## ENTRIES PROVIDED
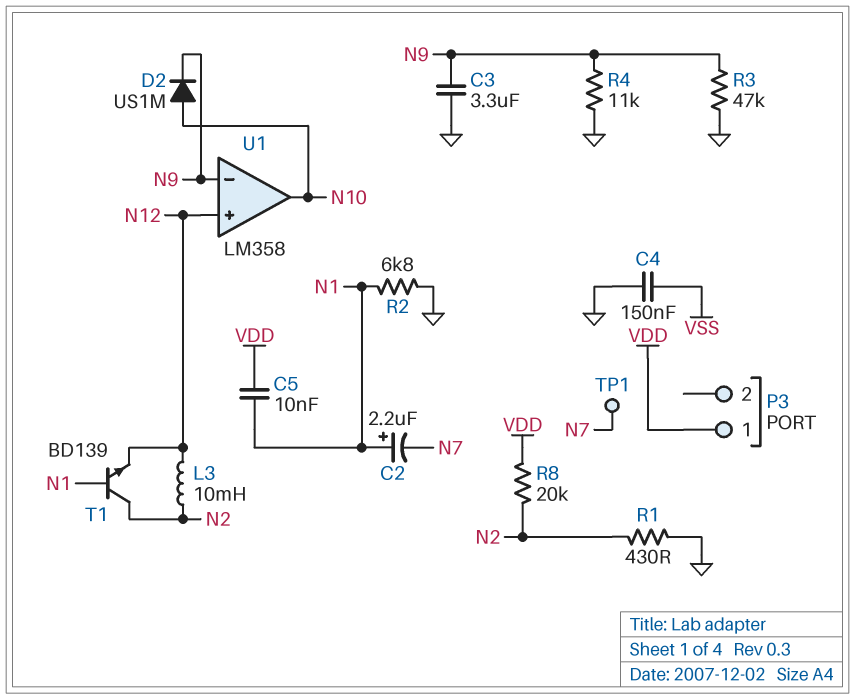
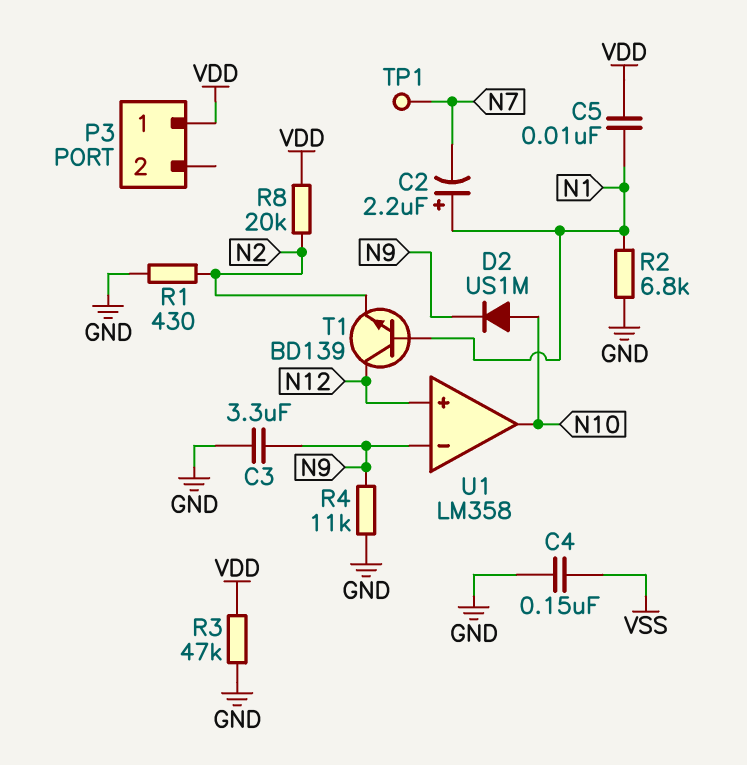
L3: 10mH (N2, N12) -> none
R3: 47k (GND, N9) -> 47k (GND, VDD)
T1: NPN BD139 (B N1, C N2, E N12) -> NPN BD139 (B N1, C N12, E N2)

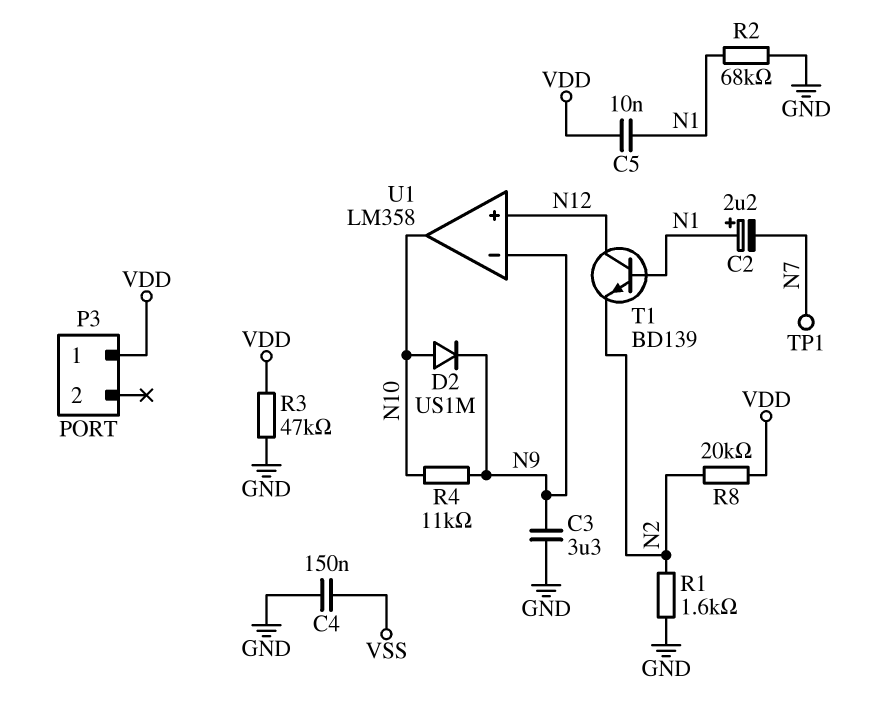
R1: 430 (GND, N2) -> 1.6k (GND, N2)
R2: 6.8k (GND, N1) -> 68k (GND, N1)
R4: 11k (GND, N9) -> 11k (N9, N10)

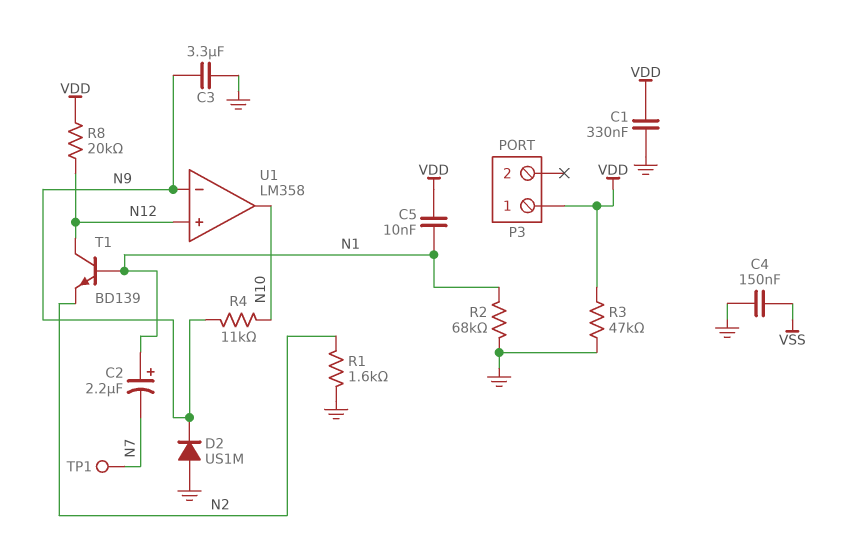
C1: none -> 330nF (GND, VDD)
D2: diode US1M (A N10, K N9) -> diode US1M (A GND, K N9)
R8: 20k (N2, VDD) -> 20k (N12, VDD)

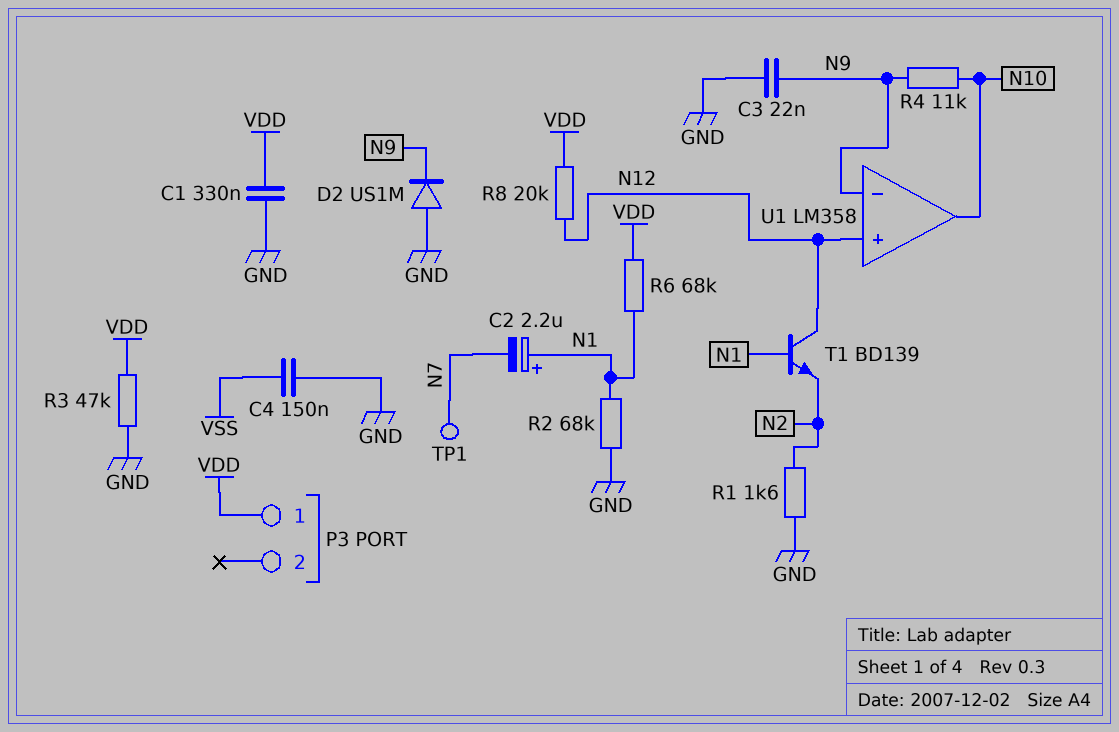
C3: 3.3uF (GND, N9) -> 22nF (GND, N9)
C5: 10nF (N1, VDD) -> none
R6: none -> 68k (N1, VDD)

## PROBLEM DESCRIPTION
Keep the pictures out and print all the records exactly as they are.

## YOUR SOLUTION
L3: 10mH (N2, N12) -> none
R3: 47k (GND, N9) -> 47k (GND, VDD)
T1: NPN BD139 (B N1, C N2, E N12) -> NPN BD139 (B N1, C N12, E N2)

R1: 430 (GND, N2) -> 1.6k (GND, N2)
R2: 6.8k (GND, N1) -> 68k (GND, N1)
R4: 11k (GND, N9) -> 11k (N9, N10)

C1: none -> 330nF (GND, VDD)
D2: diode US1M (A N10, K N9) -> diode US1M (A GND, K N9)
R8: 20k (N2, VDD) -> 20k (N12, VDD)

C3: 3.3uF (GND, N9) -> 22nF (GND, N9)
C5: 10nF (N1, VDD) -> none
R6: none -> 68k (N1, VDD)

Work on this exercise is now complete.